◆ What you will do
Once the line with "orange carrot: 2 -> 0" is found in the entries below, print it and each following line exactly, stopping after the line with "red can: 7 -> 5"; print nothing else.

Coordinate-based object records
_ _ _ _

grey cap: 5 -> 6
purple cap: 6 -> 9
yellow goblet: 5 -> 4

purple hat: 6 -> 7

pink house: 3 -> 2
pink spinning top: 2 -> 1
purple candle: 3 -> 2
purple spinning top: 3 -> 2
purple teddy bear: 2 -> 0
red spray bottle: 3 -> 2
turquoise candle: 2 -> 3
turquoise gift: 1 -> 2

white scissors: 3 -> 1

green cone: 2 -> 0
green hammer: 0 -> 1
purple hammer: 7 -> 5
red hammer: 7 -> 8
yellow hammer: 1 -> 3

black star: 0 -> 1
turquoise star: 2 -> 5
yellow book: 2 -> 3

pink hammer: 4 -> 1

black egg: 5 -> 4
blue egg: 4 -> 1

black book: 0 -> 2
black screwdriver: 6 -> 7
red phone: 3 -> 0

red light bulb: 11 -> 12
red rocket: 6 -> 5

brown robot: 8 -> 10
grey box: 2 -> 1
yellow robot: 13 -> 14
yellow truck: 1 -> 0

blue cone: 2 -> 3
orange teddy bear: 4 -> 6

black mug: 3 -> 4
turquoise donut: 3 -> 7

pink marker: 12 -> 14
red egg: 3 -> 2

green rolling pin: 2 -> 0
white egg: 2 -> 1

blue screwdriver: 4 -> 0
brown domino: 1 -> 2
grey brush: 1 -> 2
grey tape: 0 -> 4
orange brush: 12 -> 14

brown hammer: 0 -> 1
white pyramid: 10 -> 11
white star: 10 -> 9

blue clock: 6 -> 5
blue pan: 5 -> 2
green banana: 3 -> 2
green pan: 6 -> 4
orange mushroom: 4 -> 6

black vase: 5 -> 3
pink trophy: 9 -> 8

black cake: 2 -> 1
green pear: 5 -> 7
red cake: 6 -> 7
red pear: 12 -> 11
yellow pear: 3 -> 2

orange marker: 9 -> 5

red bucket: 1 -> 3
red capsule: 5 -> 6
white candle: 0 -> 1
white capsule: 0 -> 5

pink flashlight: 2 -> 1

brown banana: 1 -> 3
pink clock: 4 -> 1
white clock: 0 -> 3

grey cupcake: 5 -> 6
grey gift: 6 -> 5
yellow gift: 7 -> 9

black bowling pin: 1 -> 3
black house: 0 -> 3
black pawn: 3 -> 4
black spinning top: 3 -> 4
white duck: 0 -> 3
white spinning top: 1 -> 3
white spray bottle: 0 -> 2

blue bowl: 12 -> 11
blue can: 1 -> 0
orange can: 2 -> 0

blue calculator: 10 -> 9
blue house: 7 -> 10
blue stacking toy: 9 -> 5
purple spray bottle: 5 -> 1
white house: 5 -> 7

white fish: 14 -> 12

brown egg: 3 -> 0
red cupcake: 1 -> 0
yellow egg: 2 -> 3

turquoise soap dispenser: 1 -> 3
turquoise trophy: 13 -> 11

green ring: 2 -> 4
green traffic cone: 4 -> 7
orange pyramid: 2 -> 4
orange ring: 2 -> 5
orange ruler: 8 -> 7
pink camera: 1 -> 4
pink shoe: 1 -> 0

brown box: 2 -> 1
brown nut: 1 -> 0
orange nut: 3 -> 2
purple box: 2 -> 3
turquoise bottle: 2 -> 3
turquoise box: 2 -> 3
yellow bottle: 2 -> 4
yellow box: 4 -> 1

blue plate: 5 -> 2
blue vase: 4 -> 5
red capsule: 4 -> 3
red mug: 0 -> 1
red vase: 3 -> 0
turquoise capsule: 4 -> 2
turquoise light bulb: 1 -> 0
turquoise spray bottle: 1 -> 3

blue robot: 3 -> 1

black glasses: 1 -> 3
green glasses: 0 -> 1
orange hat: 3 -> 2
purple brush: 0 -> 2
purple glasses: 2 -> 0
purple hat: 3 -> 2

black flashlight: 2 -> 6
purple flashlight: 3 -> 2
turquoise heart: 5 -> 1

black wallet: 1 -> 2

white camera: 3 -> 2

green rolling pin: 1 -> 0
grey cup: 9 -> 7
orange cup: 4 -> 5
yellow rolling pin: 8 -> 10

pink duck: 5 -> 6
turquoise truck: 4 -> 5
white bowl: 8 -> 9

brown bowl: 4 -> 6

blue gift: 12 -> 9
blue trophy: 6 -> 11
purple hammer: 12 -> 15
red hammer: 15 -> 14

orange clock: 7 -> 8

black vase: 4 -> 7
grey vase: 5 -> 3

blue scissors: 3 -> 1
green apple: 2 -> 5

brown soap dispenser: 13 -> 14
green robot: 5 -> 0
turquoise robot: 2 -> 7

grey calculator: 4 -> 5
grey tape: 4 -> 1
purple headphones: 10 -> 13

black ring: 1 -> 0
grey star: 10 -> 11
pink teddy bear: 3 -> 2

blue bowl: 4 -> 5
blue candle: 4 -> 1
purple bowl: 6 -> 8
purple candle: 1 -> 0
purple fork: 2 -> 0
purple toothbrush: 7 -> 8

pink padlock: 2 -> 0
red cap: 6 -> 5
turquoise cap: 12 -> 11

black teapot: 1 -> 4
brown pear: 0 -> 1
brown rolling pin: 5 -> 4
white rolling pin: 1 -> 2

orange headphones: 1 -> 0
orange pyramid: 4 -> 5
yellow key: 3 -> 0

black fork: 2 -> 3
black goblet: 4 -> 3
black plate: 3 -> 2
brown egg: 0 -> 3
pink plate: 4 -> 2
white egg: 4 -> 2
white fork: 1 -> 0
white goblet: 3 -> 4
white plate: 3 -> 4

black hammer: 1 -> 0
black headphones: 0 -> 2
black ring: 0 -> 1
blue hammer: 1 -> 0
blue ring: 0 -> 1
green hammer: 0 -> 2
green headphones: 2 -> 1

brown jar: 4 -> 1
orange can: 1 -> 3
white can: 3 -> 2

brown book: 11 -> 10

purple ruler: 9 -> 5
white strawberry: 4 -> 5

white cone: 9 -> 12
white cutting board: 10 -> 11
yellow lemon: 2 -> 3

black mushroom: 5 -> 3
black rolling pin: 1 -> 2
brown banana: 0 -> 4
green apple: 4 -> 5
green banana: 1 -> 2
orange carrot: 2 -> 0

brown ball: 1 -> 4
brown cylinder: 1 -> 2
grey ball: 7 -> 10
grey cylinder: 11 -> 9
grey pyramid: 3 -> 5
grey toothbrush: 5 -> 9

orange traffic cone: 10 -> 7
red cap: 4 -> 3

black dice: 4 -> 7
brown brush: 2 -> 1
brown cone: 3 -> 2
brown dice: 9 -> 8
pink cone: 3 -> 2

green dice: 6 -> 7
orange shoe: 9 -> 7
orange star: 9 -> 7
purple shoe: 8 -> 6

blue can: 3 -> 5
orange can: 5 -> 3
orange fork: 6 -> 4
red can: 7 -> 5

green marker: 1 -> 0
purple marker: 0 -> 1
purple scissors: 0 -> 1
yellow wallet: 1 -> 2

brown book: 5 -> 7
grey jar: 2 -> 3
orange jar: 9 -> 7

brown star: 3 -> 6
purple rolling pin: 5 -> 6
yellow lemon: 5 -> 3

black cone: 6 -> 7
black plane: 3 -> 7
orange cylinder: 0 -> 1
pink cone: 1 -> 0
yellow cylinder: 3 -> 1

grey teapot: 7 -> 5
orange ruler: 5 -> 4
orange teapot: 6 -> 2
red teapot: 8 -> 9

_ _ _ _

◆ Output below
orange carrot: 2 -> 0

brown ball: 1 -> 4
brown cylinder: 1 -> 2
grey ball: 7 -> 10
grey cylinder: 11 -> 9
grey pyramid: 3 -> 5
grey toothbrush: 5 -> 9

orange traffic cone: 10 -> 7
red cap: 4 -> 3

black dice: 4 -> 7
brown brush: 2 -> 1
brown cone: 3 -> 2
brown dice: 9 -> 8
pink cone: 3 -> 2

green dice: 6 -> 7
orange shoe: 9 -> 7
orange star: 9 -> 7
purple shoe: 8 -> 6

blue can: 3 -> 5
orange can: 5 -> 3
orange fork: 6 -> 4
red can: 7 -> 5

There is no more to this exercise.